### MATERIAL PROVIDED

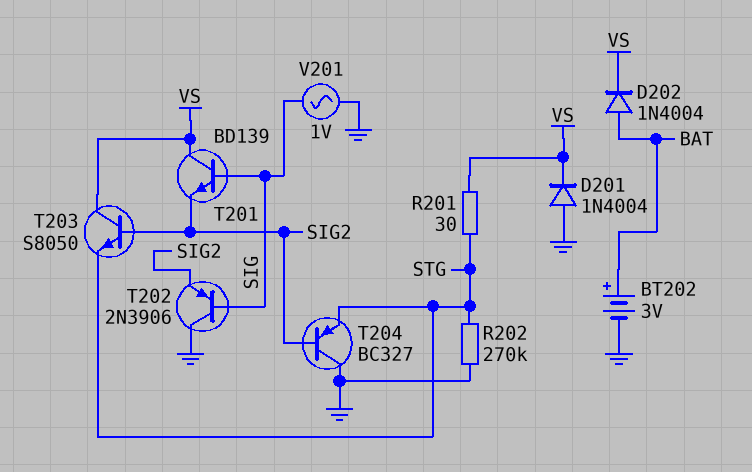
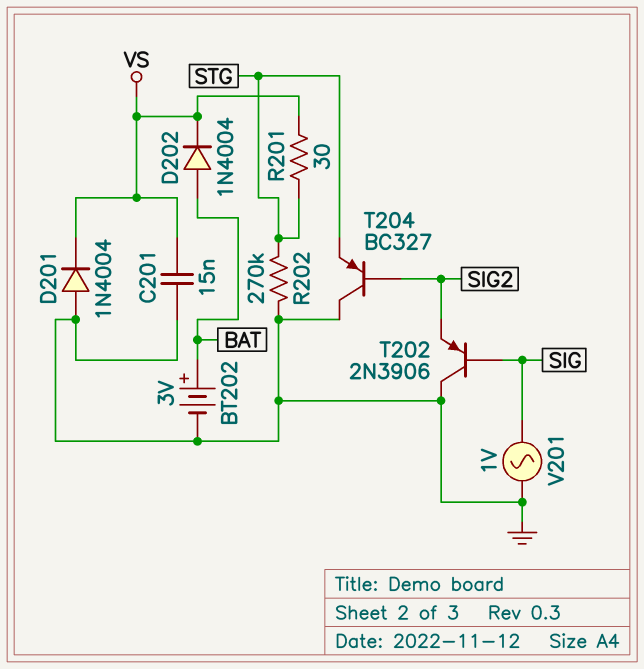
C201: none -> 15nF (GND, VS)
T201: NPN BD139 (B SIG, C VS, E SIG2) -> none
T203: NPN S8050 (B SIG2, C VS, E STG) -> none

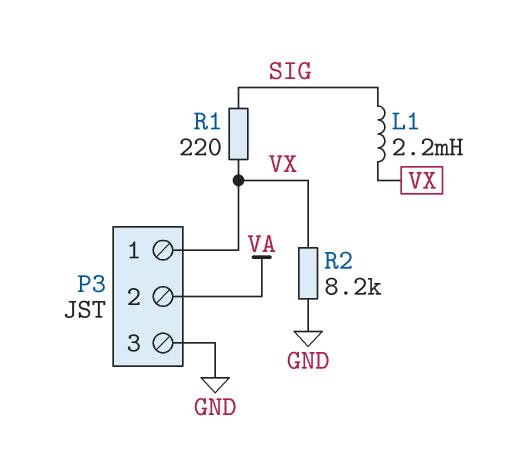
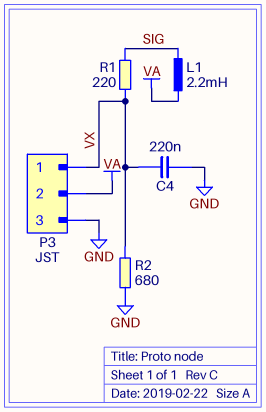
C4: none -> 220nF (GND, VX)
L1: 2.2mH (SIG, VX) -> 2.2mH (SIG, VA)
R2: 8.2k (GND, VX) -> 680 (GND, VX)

### EXERCISE BRIEF
Write out the entries above in full and exactly; no pictures.

### RESPONSE TO THE TASK
C201: none -> 15nF (GND, VS)
T201: NPN BD139 (B SIG, C VS, E SIG2) -> none
T203: NPN S8050 (B SIG2, C VS, E STG) -> none

C4: none -> 220nF (GND, VX)
L1: 2.2mH (SIG, VX) -> 2.2mH (SIG, VA)
R2: 8.2k (GND, VX) -> 680 (GND, VX)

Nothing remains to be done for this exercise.